------ Task input

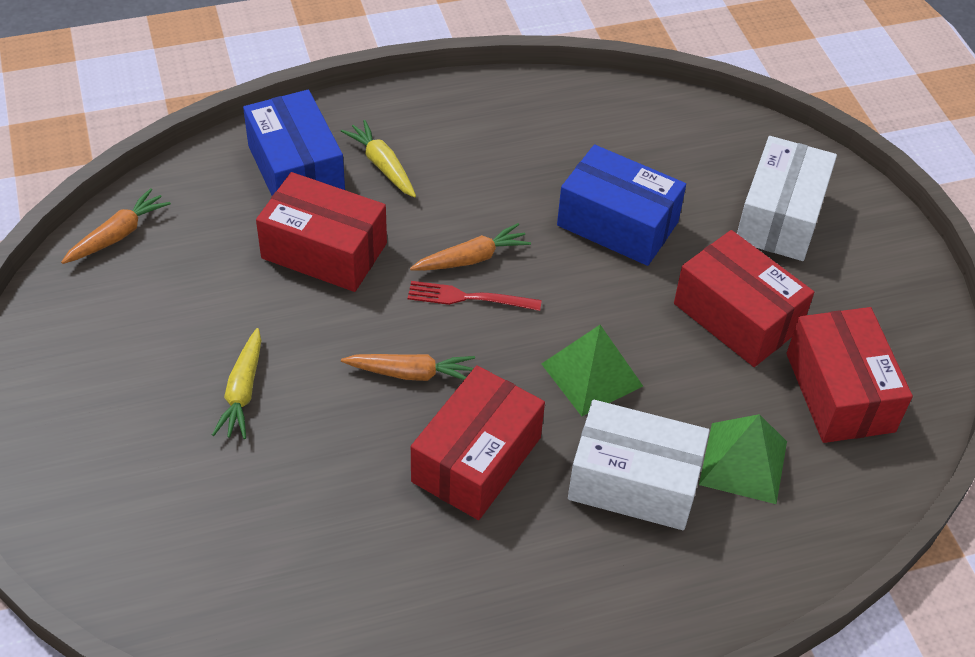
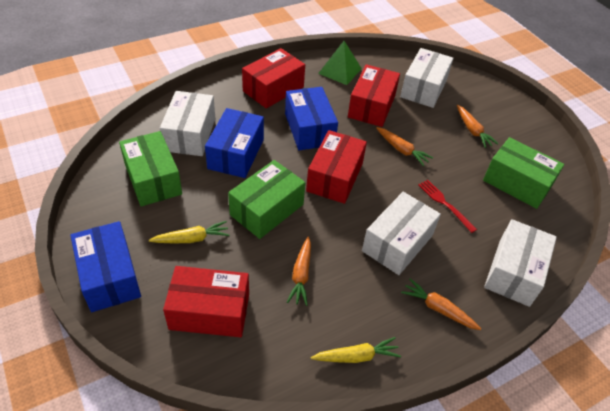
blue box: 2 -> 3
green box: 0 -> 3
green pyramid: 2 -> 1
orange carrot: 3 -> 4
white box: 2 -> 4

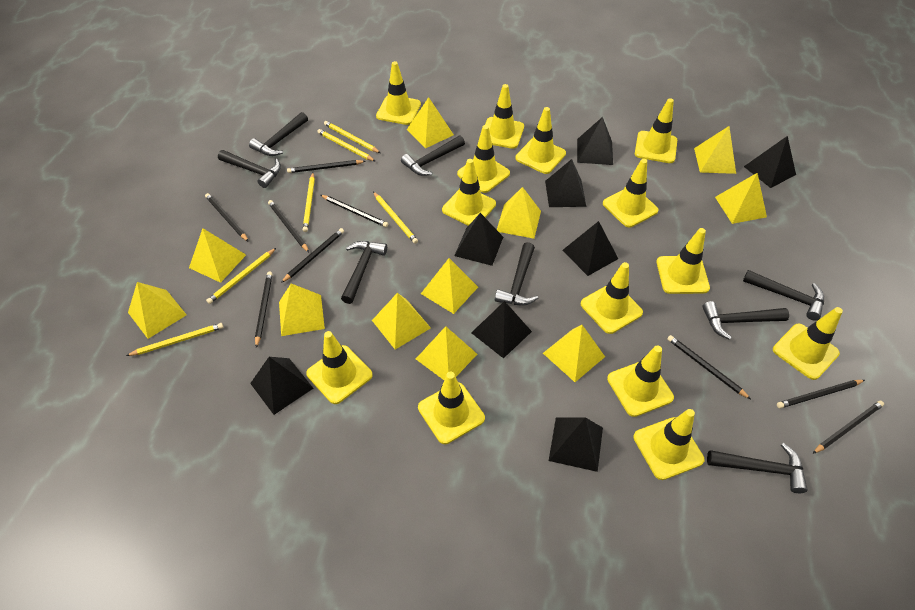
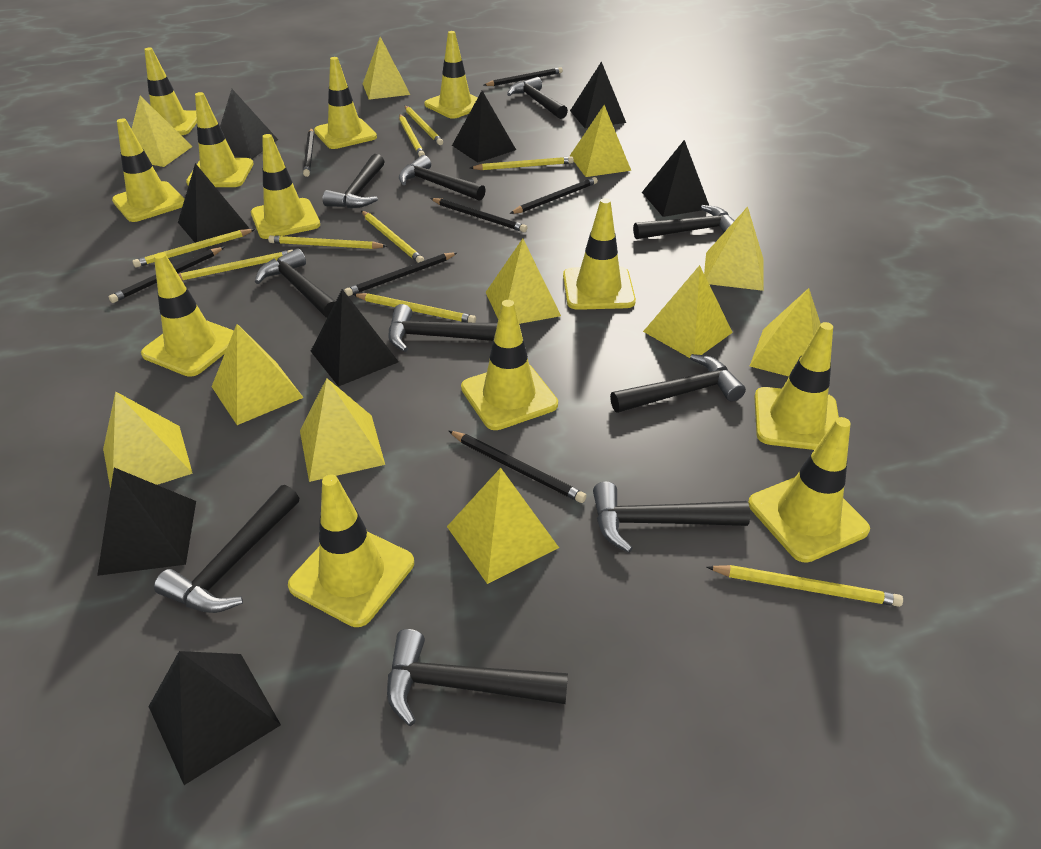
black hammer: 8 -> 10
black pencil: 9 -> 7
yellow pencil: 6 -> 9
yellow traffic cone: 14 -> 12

------------
------ Task input

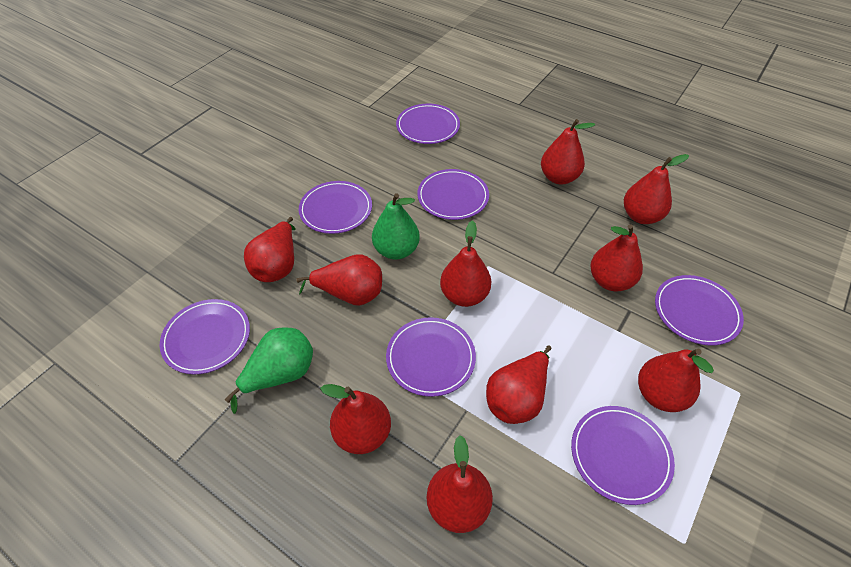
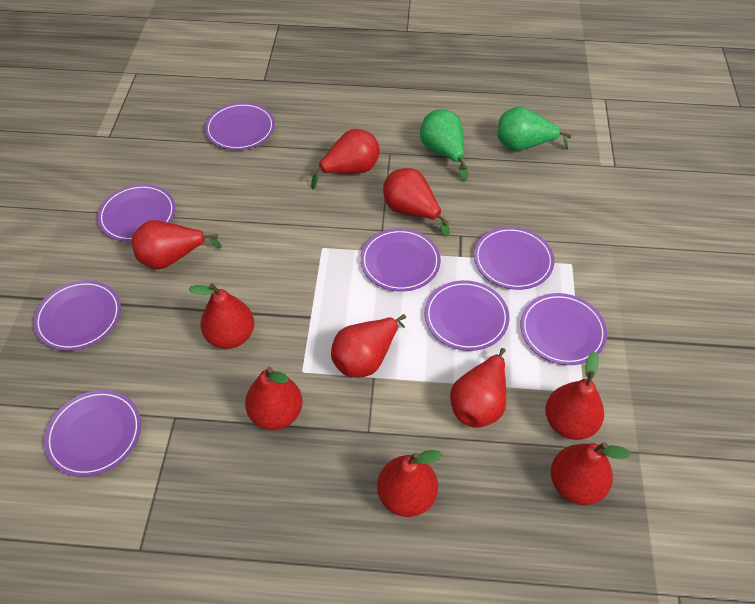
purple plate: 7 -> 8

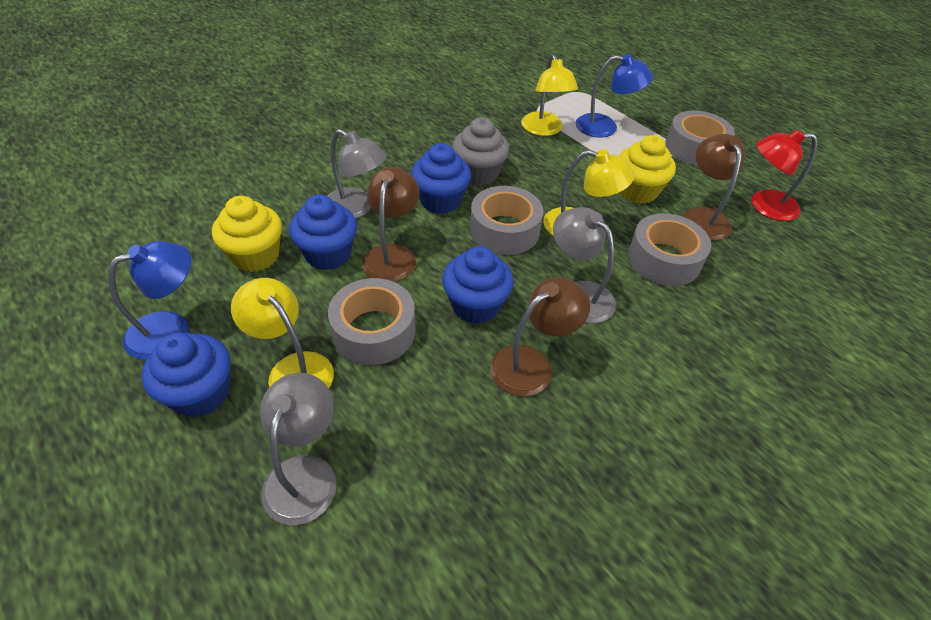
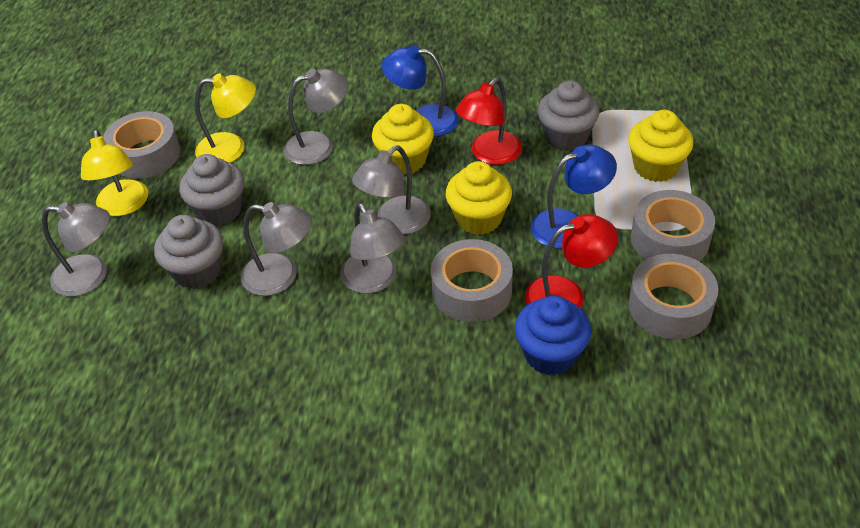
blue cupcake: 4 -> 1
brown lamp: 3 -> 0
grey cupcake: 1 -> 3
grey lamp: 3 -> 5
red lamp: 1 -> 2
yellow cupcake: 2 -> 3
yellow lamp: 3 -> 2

------------
------ Task input

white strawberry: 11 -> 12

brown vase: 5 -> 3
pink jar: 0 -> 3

------------

## Activity
Starting at the line above that holds "blue box: 2 -> 3", repeat every line exactly down to and including the line that holds "yellow traffic cone: 14 -> 12", then stop. Do not carry over any pictures.

## Solved problem
blue box: 2 -> 3
green box: 0 -> 3
green pyramid: 2 -> 1
orange carrot: 3 -> 4
white box: 2 -> 4

black hammer: 8 -> 10
black pencil: 9 -> 7
yellow pencil: 6 -> 9
yellow traffic cone: 14 -> 12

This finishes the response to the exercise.